### [Problem details]
From the line that contains "R201: 36k (0V, n3) -> 1.2k (0V, n3)" to the final line of the entries below, write out every line exactly as it appears, and nothing else.

Revision comparison data
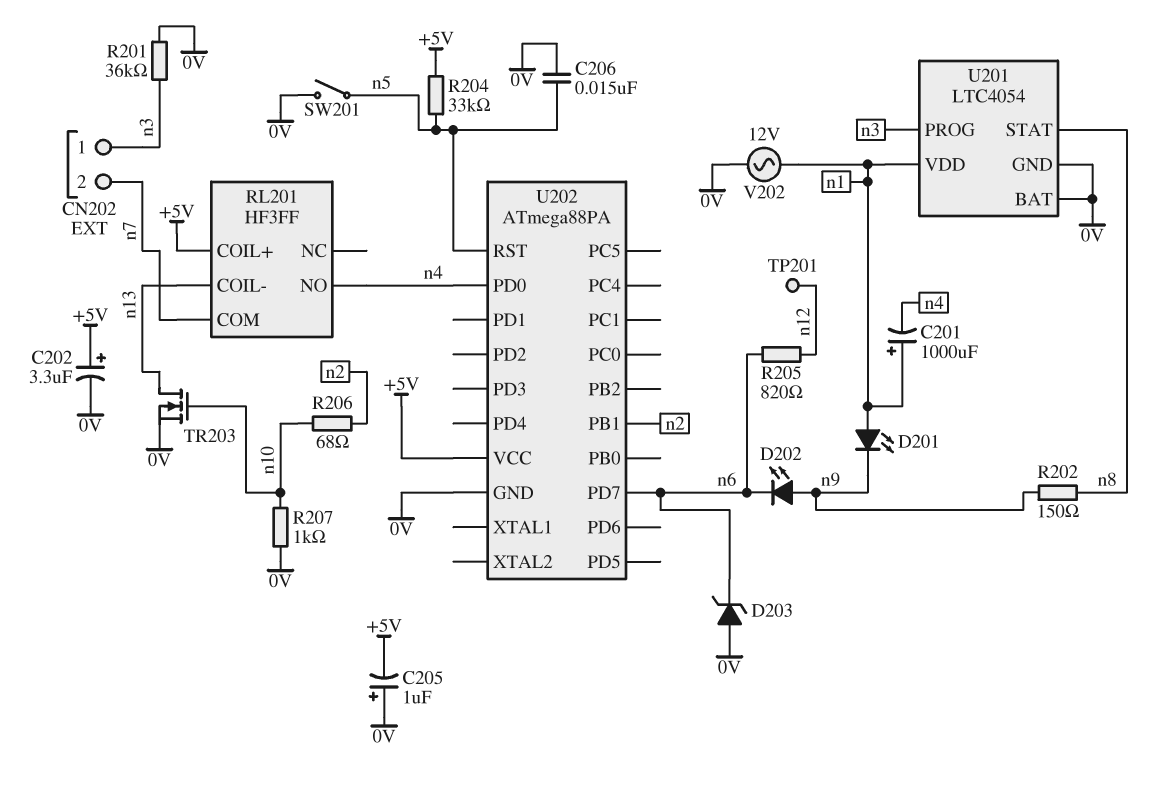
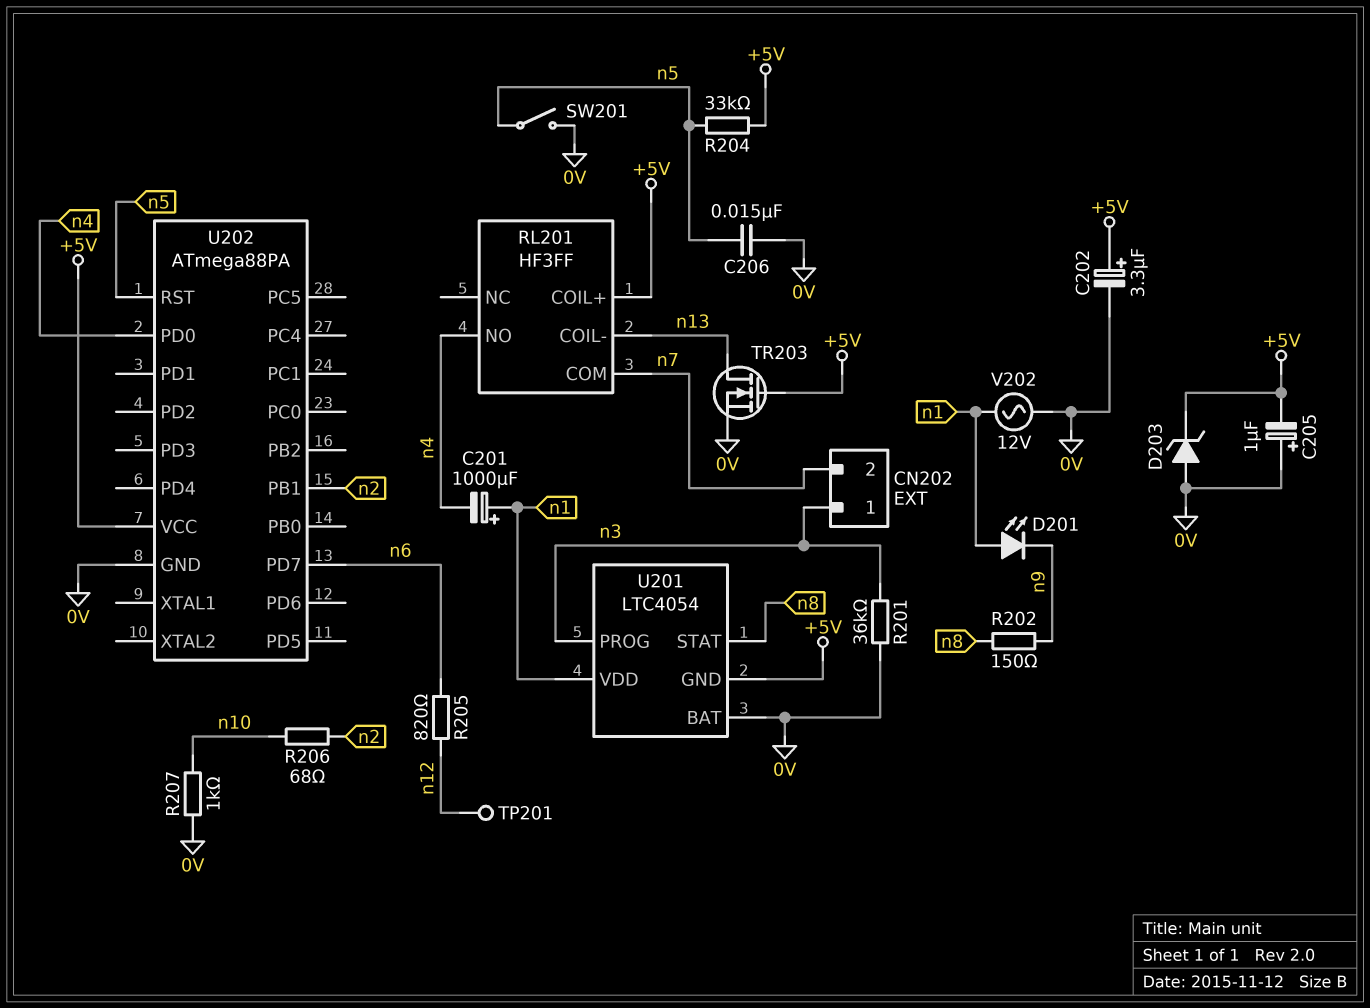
D202: LED (A n9, K n6) -> none
D203: zener (A 0V, K n6) -> zener (A 0V, K +5V)
TR203: NMOS (G n10, D n13, S 0V) -> NMOS (G +5V, D n13, S 0V)
U201 pin GND: 0V -> +5V

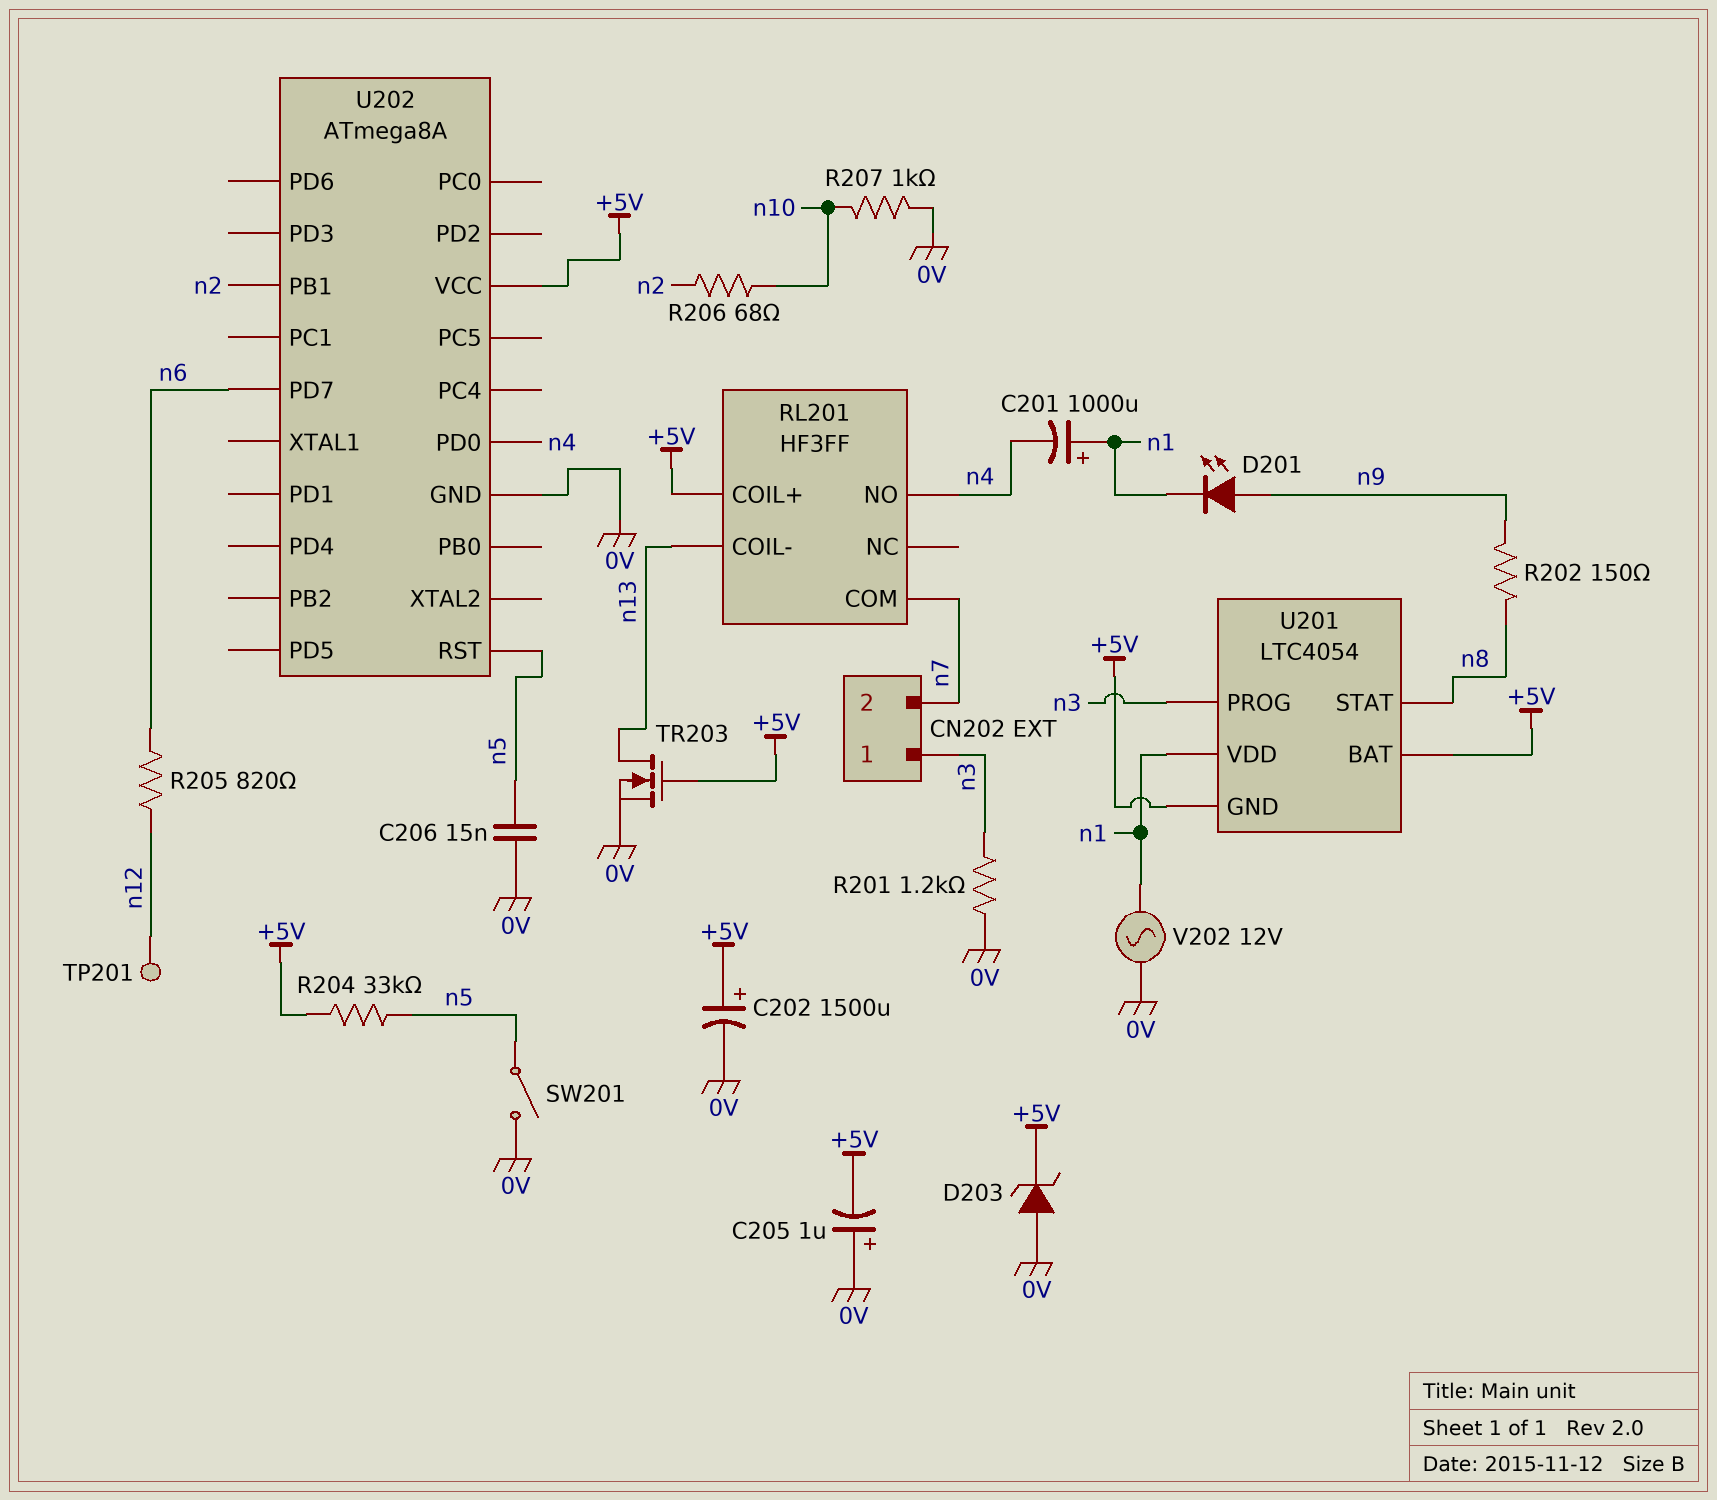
C202: 3.3uF (plus +5V, minus 0V) -> 1500uF (plus +5V, minus 0V)
D201: LED (A n1, K n9) -> LED (A n9, K n1)
R201: 36k (0V, n3) -> 1.2k (0V, n3)
U201 pin BAT: 0V -> +5V
U202: ATmega88PA -> ATmega8A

### [Response]
R201: 36k (0V, n3) -> 1.2k (0V, n3)
U201 pin BAT: 0V -> +5V
U202: ATmega88PA -> ATmega8A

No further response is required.